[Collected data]
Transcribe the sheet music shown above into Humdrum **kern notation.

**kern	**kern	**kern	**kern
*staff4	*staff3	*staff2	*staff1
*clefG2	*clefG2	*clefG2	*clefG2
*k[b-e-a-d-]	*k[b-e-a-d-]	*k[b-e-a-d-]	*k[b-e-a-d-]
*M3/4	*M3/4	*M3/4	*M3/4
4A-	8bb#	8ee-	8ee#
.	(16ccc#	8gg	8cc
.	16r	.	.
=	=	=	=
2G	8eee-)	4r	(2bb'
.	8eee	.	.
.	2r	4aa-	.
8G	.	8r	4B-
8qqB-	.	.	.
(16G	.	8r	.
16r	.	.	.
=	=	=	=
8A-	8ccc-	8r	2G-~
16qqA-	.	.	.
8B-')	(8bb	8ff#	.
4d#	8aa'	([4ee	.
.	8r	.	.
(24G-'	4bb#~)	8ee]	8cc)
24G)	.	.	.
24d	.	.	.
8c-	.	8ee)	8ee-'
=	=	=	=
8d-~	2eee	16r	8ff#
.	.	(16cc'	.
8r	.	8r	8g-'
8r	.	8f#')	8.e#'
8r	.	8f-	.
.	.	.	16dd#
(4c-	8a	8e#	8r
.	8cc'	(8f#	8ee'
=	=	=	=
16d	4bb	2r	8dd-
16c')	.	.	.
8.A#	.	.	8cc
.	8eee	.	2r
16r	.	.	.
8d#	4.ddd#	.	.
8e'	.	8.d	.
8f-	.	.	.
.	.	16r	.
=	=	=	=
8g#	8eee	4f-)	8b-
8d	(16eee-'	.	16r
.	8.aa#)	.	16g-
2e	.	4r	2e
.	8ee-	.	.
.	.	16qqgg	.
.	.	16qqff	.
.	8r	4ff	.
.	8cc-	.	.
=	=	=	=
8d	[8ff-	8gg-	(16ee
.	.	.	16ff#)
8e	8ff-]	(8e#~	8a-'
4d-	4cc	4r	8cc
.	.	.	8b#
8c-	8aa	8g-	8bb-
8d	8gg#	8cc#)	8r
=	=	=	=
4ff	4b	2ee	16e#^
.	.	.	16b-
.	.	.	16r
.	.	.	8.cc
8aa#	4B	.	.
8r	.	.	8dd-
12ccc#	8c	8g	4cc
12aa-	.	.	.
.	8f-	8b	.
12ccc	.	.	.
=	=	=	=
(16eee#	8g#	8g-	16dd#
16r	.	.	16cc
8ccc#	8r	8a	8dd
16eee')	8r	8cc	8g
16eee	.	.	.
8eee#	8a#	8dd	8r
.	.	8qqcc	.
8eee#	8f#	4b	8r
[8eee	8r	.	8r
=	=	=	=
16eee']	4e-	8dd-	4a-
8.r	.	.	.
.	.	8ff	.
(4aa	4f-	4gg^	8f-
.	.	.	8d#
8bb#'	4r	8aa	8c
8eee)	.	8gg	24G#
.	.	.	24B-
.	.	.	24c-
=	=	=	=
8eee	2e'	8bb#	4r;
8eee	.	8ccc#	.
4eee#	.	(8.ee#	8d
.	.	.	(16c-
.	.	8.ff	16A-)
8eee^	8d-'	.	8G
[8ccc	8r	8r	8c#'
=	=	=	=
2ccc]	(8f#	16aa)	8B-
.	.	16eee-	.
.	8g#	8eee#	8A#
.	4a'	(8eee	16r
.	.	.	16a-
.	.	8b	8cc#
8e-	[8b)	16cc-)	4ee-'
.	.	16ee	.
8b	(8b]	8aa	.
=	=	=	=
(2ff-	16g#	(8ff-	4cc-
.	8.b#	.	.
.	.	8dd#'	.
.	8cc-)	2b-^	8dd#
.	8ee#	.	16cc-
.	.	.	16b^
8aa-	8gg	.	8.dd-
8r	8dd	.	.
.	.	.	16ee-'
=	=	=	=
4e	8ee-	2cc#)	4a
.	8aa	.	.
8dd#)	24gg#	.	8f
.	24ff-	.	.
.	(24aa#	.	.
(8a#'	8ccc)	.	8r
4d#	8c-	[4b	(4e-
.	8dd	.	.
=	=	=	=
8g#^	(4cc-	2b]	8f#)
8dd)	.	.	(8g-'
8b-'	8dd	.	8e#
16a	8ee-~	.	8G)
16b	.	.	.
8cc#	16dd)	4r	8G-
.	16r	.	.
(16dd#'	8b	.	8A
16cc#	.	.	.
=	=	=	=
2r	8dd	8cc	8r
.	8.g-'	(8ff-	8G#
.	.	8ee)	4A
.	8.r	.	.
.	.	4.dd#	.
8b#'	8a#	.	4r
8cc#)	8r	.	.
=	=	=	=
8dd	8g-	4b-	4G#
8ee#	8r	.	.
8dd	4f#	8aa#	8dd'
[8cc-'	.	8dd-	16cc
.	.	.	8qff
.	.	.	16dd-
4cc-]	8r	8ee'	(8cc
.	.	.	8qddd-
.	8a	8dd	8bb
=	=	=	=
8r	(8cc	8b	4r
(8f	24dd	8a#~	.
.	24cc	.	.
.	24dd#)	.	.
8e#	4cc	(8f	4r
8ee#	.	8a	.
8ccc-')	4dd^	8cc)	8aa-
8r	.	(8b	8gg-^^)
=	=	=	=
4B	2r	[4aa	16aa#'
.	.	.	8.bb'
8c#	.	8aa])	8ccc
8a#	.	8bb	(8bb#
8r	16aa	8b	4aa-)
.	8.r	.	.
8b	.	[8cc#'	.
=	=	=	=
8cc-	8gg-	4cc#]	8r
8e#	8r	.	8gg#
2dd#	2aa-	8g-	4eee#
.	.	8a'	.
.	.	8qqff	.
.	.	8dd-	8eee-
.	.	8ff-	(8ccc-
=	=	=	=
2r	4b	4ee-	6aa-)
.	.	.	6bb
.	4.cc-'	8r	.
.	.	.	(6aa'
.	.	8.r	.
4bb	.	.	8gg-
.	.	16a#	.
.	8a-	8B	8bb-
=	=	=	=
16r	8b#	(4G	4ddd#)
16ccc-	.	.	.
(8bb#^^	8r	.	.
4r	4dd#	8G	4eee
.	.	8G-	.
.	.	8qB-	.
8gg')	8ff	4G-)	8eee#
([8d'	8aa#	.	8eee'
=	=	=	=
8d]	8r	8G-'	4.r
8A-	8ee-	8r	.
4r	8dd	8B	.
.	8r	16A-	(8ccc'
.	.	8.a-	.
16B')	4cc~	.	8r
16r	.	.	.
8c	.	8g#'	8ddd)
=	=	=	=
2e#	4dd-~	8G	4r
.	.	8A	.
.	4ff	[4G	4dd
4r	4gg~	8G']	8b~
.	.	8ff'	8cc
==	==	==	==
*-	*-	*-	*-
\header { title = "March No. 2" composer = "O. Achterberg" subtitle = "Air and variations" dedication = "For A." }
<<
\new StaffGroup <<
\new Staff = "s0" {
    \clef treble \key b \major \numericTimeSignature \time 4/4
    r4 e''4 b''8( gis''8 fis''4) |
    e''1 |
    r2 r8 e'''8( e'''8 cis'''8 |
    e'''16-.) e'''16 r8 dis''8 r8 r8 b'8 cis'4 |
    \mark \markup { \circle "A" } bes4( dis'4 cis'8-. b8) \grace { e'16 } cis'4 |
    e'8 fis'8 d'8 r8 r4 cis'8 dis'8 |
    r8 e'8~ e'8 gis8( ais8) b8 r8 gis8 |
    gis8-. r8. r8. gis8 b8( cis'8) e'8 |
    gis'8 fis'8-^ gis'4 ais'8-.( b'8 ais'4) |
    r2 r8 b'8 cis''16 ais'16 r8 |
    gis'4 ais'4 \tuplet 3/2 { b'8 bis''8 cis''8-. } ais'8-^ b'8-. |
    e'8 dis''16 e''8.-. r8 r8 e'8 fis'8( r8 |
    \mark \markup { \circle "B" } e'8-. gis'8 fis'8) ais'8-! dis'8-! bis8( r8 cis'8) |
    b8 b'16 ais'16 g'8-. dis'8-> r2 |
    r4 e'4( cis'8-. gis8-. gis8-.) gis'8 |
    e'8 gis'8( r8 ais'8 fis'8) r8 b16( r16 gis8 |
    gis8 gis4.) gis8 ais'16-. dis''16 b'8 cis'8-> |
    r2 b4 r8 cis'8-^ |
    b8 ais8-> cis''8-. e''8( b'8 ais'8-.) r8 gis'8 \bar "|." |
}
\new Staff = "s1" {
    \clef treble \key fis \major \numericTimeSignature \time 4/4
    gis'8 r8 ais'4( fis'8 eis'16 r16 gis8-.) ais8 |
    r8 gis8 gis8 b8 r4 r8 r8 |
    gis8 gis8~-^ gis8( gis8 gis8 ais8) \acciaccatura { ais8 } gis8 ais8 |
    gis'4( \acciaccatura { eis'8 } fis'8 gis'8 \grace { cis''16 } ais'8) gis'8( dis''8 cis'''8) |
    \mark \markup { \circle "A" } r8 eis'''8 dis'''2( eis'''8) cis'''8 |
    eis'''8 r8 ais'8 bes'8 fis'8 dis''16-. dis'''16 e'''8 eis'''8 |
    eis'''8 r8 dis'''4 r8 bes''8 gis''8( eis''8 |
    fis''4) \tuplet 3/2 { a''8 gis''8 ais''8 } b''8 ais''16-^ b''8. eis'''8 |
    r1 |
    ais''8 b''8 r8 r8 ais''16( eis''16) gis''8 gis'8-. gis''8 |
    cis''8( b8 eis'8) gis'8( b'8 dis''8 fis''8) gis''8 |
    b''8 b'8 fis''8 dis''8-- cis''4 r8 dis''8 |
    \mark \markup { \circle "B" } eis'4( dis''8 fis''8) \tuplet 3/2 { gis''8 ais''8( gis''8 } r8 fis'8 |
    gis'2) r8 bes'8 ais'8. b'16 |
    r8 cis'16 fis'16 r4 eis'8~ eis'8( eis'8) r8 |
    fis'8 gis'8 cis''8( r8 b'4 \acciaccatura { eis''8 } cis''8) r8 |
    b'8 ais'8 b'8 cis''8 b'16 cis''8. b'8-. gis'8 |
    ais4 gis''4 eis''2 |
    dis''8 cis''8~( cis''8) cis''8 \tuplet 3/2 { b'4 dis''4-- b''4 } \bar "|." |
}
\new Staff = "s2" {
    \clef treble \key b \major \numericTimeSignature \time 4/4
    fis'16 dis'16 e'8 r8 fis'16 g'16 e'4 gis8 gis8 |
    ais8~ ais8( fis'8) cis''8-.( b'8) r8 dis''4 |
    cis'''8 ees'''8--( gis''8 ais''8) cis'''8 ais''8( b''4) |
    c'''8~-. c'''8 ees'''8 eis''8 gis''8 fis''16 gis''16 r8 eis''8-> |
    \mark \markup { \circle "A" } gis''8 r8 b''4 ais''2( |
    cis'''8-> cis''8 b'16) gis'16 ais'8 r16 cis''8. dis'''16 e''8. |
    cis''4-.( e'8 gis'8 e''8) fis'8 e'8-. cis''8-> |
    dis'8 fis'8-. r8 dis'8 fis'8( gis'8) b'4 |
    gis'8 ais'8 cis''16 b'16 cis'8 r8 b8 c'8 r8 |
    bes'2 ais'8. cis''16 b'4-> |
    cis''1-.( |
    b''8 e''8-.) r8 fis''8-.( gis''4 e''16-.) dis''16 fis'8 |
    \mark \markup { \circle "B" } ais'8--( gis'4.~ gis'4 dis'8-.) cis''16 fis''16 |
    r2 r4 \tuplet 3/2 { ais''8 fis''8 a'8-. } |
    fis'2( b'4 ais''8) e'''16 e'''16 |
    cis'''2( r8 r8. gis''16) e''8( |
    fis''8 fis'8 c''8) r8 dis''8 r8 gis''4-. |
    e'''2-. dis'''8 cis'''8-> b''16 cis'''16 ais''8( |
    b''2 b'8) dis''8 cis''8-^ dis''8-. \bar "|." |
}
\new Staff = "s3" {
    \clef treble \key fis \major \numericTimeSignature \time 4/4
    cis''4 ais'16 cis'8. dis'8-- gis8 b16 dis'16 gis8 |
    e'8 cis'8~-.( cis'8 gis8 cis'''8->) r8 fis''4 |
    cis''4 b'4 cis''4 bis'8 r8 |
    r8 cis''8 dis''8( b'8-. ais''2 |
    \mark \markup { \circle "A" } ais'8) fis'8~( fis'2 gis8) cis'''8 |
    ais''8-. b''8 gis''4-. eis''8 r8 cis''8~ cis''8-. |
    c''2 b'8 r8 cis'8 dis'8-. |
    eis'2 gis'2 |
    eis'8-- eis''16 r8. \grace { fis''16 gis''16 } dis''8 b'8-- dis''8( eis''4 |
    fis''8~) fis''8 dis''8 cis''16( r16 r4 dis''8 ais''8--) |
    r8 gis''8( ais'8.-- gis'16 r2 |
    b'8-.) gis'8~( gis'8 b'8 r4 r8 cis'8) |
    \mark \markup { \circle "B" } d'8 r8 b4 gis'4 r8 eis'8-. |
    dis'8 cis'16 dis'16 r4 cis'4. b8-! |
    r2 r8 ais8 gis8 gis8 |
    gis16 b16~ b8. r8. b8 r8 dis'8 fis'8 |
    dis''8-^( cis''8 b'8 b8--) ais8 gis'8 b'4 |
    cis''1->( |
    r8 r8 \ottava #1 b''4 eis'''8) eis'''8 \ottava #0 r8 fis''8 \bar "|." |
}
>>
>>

» **WHAT TO DO**
Locate each line in the rows above that contains the string "grace", treating uppercase and lowercase as different, and copy every such line.

» **SOLUTION FOR THIS EXERCISE**
    \mark \markup { \circle "A" } bes4( dis'4 cis'8-. b8) \grace { e'16 } cis'4 |
    gis'4( \acciaccatura { eis'8 } fis'8 gis'8 \grace { cis''16 } ais'8) gis'8( dis''8 cis'''8) |
    eis'8-- eis''16 r8. \grace { fis''16 gis''16 } dis''8 b'8-- dis''8( eis''4 |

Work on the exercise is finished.